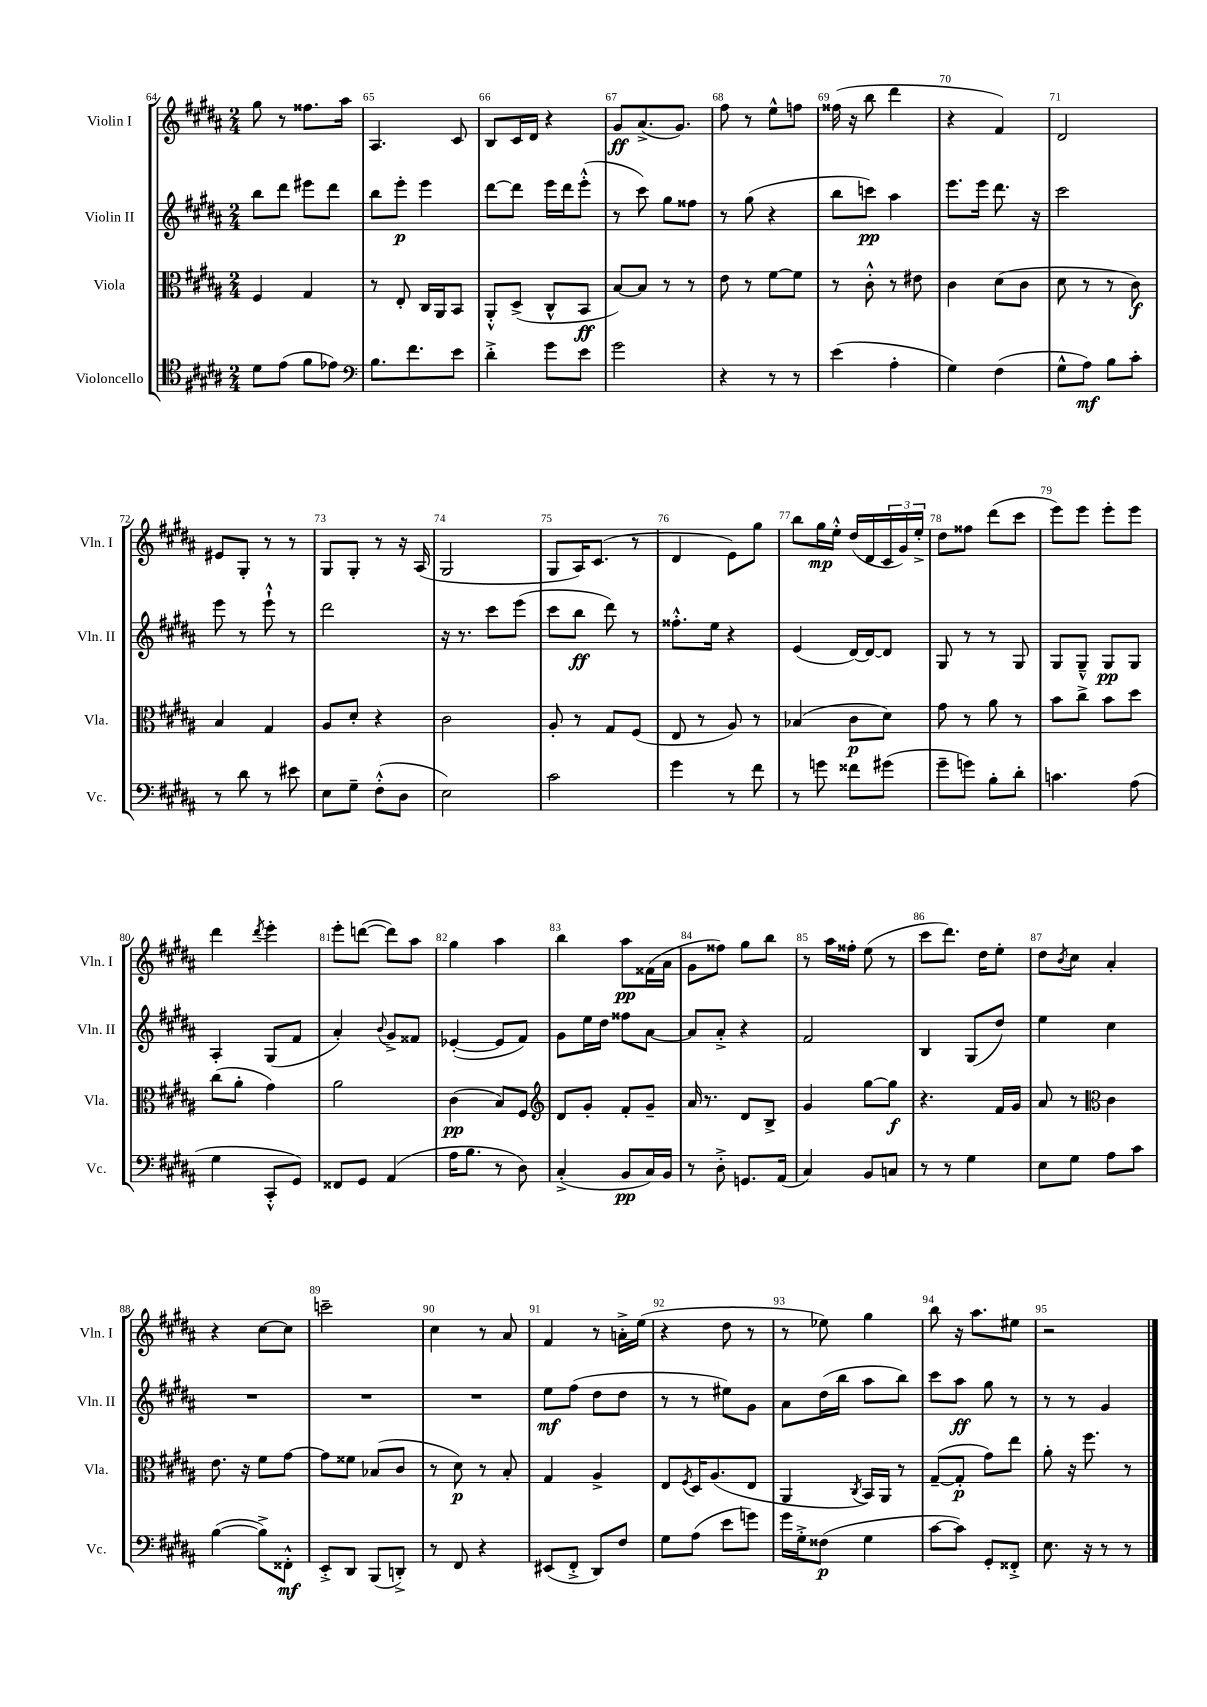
<<
\new StaffGroup <<
\new Staff = "s0" \with { instrumentName = "Violin I" shortInstrumentName = "Vln. I" } {
    \clef treble \key b \major \numericTimeSignature \time 2/4
    gis''8 r8 fisis''8. ais''16 |
    ais4. cis'8 |
    b8 cis'16 dis'16 r4 |
    gis'8\ff ais'8.->( gis'8.) |
    fis''8 r8 e''8-^ f''8 |
    fisis''16( r16 b''8 dis'''4 |
    r4 fis'4) |
    dis'2 |
    eis'8 gis8-. r8 r8 |
    gis8 gis8-. r8 r16 ais16( |
    gis2 |
    gis8 ais16) cis'8.( r8 |
    dis'4 e'8) gis''8 |
    b''8 gis''16\mp e''16-.-^ dis''16( dis'16 \tuplet 3/2 { cis'16 gis'16) e''16-.-> } |
    dis''8 fisis''8 dis'''8( cis'''8 |
    e'''8) e'''8 e'''8-. e'''8 |
    dis'''4 \acciaccatura { dis'''8 } e'''4-. |
    e'''8-. d'''8~( d'''8) ais''8 |
    gis''4 ais''4 |
    b''4 ais''8\pp fisis'16( ais'16 |
    gis'8 fisis''8) gis''8 b''8 |
    r8 ais''16 fisis''16-. e''8( r8 |
    cis'''8 dis'''8.) dis''16 e''8-. |
    dis''8 \acciaccatura { b'8 } cis''8 ais'4-. |
    r4 cis''8~ cis''8 |
    c'''2-- |
    cis''4 r8 ais'8 |
    fis'4 r8 a'16-.-> e''16( |
    r4 dis''8 r8 |
    r8 ees''8) gis''4 |
    b''8 r16 ais''8. eis''8 |
    r2 \bar "|." |
}
\new Staff = "s1" \with { instrumentName = "Violin II" shortInstrumentName = "Vln. II" } {
    \clef treble \key b \major \numericTimeSignature \time 2/4
    b''8 dis'''8 eis'''8 dis'''8 |
    b''8 e'''8-.\p e'''4 |
    dis'''8~ dis'''8 e'''16 dis'''16 e'''8-.-^( |
    r8 cis'''8) gis''8 fisis''8 |
    r8 gis''8( r4 |
    b''8 c'''8\pp) ais''4 |
    e'''8. e'''16 dis'''8. r16 |
    cis'''2 |
    e'''8 r8 e'''8-!-^ r8 |
    dis'''2 |
    r16 r8. cis'''8 e'''8( |
    cis'''8 b''8\ff dis'''8) r8 |
    fisis''8.-.-^ e''16 r4 |
    e'4( dis'16~) dis'16~ dis'8 |
    gis8 r8 r8 gis8 |
    gis8 gis8---^ gis8\pp gis8 |
    ais4-. gis8( fis'8 |
    ais'4-.) \appoggiatura { b'8 } gis'8-> fisis'8 |
    ees'4~-.( ees'8 fis'8) |
    gis'8 e''16 dis''16 fisis''8 ais'8~ |
    ais'8 ais'8-.-> r4 |
    fis'2 |
    b4 gis8( dis''8) |
    e''4 cis''4 |
    R2 |
    R2 |
    R2 |
    e''8\mf fis''8( dis''8 dis''8 |
    r8 r8 eis''8) gis'8 |
    ais'8 dis''16( b''16 ais''8 b''8) |
    cis'''8 ais''8\ff gis''8 r8 |
    r8 r8 gis'4 \bar "|." |
}
\new Staff = "s2" \with { instrumentName = "Viola" shortInstrumentName = "Vla." } {
    \clef alto \key b \major \numericTimeSignature \time 2/4
    fis4 gis4 |
    r8 e8-. cis16 ais,16 b,8 |
    ais,8-.-^ dis8->( cis8-^ b,8\ff |
    b8~) b8 r8 r8 |
    e'8 r8 fis'8~ fis'8 |
    r8 cis'8-.-^ r8 eis'8 |
    cis'4 dis'8( cis'8 |
    dis'8 r8 r8 cis'8\f) |
    b4 gis4 |
    ais8 dis'8-. r4 |
    cis'2 |
    ais8-. r8 gis8 fis8( |
    e8 r8 ais8) r8 |
    bes4( cis'8\p dis'8) |
    gis'8 r8 ais'8 r8 |
    b'8 cis''8-> b'8 dis''8 |
    cis''8( ais'8-. gis'4) |
    ais'2 |
    cis'4\pp( b8) fis8 |
    \clef treble dis'8 gis'8-. fis'8-. gis'8-- |
    ais'16 r8. dis'8 b8-> |
    gis'4 gis''8~ gis''8\f |
    r4. fis'16 gis'16 |
    ais'8 r8 \clef alto cis'4 |
    e'8. r16 fis'8 gis'8~ |
    gis'8 fisis'8 bes8( cis'8 |
    r8 dis'8\p) r8 b8-. |
    gis4 ais4-> |
    e8 \acciaccatura { fis8 } dis16 ais8.( e8 |
    ais,4 \acciaccatura { cis8 } b,16) ais,16 r8 |
    gis8~--( gis8-.\p gis'8) e''8 |
    ais'8-. r16 fis''8. r8 \bar "|." |
}
\new Staff = "s3" \with { instrumentName = "Violoncello" shortInstrumentName = "Vc." } {
    \clef tenor \key b \major \numericTimeSignature \time 2/4
    dis'8 e'8( fis'8 ees'8) |
    \clef bass b8. fis'8. e'8 |
    dis'4-.-> gis'8 e'8 |
    gis'2 |
    r4 r8 r8 |
    e'4( ais4-. |
    gis4) fis4( |
    gis8-^ ais8\mf) b8 cis'8-. |
    r8 dis'8 r8 eis'8 |
    e8 gis8-- fis8-.-^( dis8 |
    e2) |
    cis'2 |
    gis'4 r8 fis'8 |
    r8 g'8 fisis'8 gis'8( |
    gis'8-- g'8) b8-. dis'8-. |
    c'4. ais8( |
    gis4 cis,8-.-^ gis,8) |
    fisis,8 gis,8 ais,4( |
    ais16 b8. r8 dis8) |
    cis4-.->( b,8\pp cis16) b,16 |
    r8 dis8-.-> g,8. ais,16( |
    cis4) b,8 c8 |
    r8 r8 gis4 |
    e8 gis8 ais8 cis'8 |
    b4~( b8->) fisis,8-.-^\mf |
    e,8-.-> dis,8 b,,8( d,8-.->) |
    r8 fis,8 r4 |
    eis,8( fis,8-.-> dis,8) fis8 |
    gis8 ais8( e'8 g'8) |
    gis'16 gis16-.-> fisis8\p( gis4 |
    cis'8~ cis'8) gis,8-. fisis,8-.-> |
    e8. r16 r8 r8 \bar "|." |
}
>>
>>
\layout { \context { \Score currentBarNumber = #64 \override BarNumber.break-visibility = ##(#f #t #t) barNumberVisibility = #all-bar-numbers-visible } }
****************
- TASK TO CARRY OUT: Reproduce the rows word for word, starting at the first line and ending at the line containing "fisis''8.-.-^ e''16 r4 |", with both included. Omit the pictures from your answer.

- RESPONSE:
<<
\new StaffGroup <<
\new Staff = "s0" \with { instrumentName = "Violin I" shortInstrumentName = "Vln. I" } {
    \clef treble \key b \major \numericTimeSignature \time 2/4
    gis''8 r8 fisis''8. ais''16 |
    ais4. cis'8 |
    b8 cis'16 dis'16 r4 |
    gis'8\ff ais'8.->( gis'8.) |
    fis''8 r8 e''8-^ f''8 |
    fisis''16( r16 b''8 dis'''4 |
    r4 fis'4) |
    dis'2 |
    eis'8 gis8-. r8 r8 |
    gis8 gis8-. r8 r16 ais16( |
    gis2 |
    gis8 ais16) cis'8.( r8 |
    dis'4 e'8) gis''8 |
    b''8 gis''16\mp e''16-.-^ dis''16( dis'16 \tuplet 3/2 { cis'16 gis'16) e''16-.-> } |
    dis''8 fisis''8 dis'''8( cis'''8 |
    e'''8) e'''8 e'''8-. e'''8 |
    dis'''4 \acciaccatura { dis'''8 } e'''4-. |
    e'''8-. d'''8~( d'''8) ais''8 |
    gis''4 ais''4 |
    b''4 ais''8\pp fisis'16( ais'16 |
    gis'8 fisis''8) gis''8 b''8 |
    r8 ais''16 fisis''16-. e''8( r8 |
    cis'''8 dis'''8.) dis''16 e''8-. |
    dis''8 \acciaccatura { b'8 } cis''8 ais'4-. |
    r4 cis''8~ cis''8 |
    c'''2-- |
    cis''4 r8 ais'8 |
    fis'4 r8 a'16-.-> e''16( |
    r4 dis''8 r8 |
    r8 ees''8) gis''4 |
    b''8 r16 ais''8. eis''8 |
    r2 \bar "|." |
}
\new Staff = "s1" \with { instrumentName = "Violin II" shortInstrumentName = "Vln. II" } {
    \clef treble \key b \major \numericTimeSignature \time 2/4
    b''8 dis'''8 eis'''8 dis'''8 |
    b''8 e'''8-.\p e'''4 |
    dis'''8~ dis'''8 e'''16 dis'''16 e'''8-.-^( |
    r8 cis'''8) gis''8 fisis''8 |
    r8 gis''8( r4 |
    b''8 c'''8\pp) ais''4 |
    e'''8. e'''16 dis'''8. r16 |
    cis'''2 |
    e'''8 r8 e'''8-!-^ r8 |
    dis'''2 |
    r16 r8. cis'''8 e'''8( |
    cis'''8 b''8\ff dis'''8) r8 |
    fisis''8.-.-^ e''16 r4 |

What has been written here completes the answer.